Top of SOURCE MATERIAL

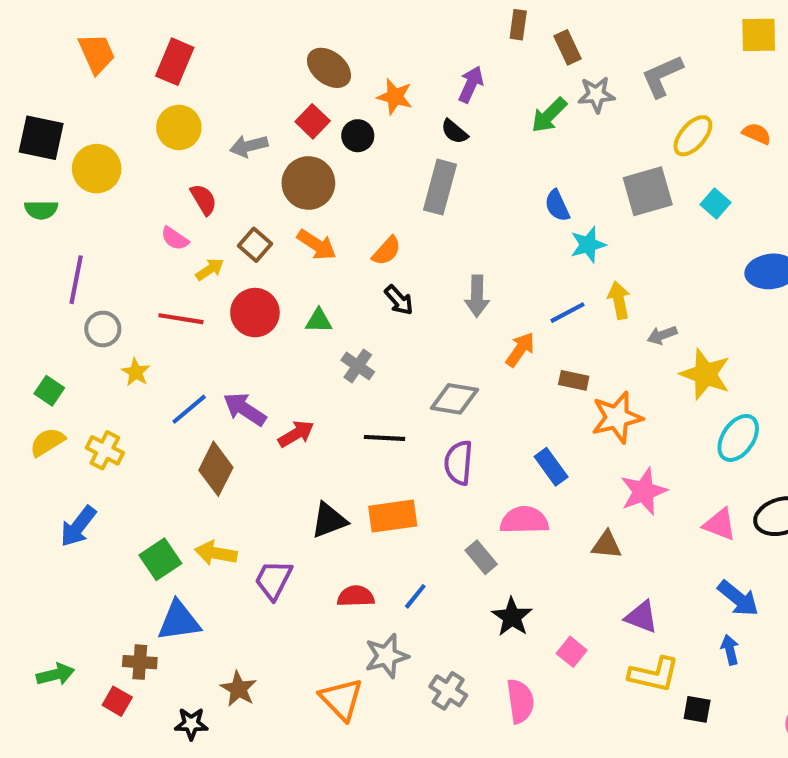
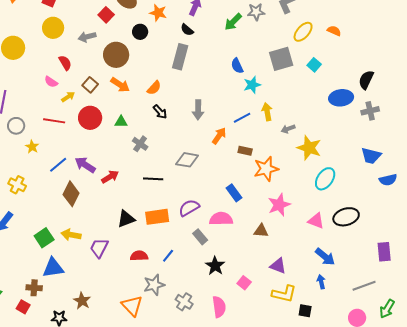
red square: (313, 121) -> (106, 15), moved
purple semicircle: (459, 463) -> (189, 208), moved, turned 55

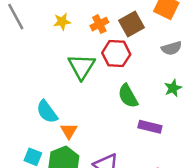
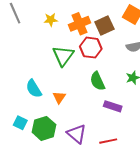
orange cross: (99, 24) -> (80, 24), size x1.5
orange triangle: (69, 131) -> (59, 97), moved

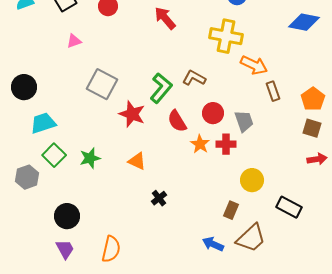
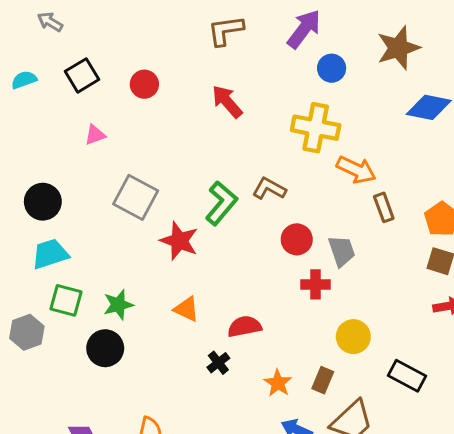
black circle: (24, 87) -> (43, 202), moved
red semicircle: (177, 121) -> (244, 326), moved, turned 110
orange star: (200, 144) -> (278, 383), moved
green square: (54, 155) -> (66, 300), turned -30
black circle: (67, 216) -> (105, 348), moved

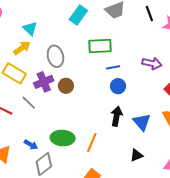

Bottom of SOURCE MATERIAL

▶ REQUIRED ACTION:
All of the records need to be restated word for word, but not the pictures.

▶ OUTPUT OF THE EXERCISE:
red square: (313, 121) -> (106, 15), moved
purple semicircle: (459, 463) -> (189, 208), moved, turned 55

orange cross: (99, 24) -> (80, 24), size x1.5
orange triangle: (69, 131) -> (59, 97), moved

black circle: (24, 87) -> (43, 202), moved
red semicircle: (177, 121) -> (244, 326), moved, turned 110
orange star: (200, 144) -> (278, 383), moved
green square: (54, 155) -> (66, 300), turned -30
black circle: (67, 216) -> (105, 348), moved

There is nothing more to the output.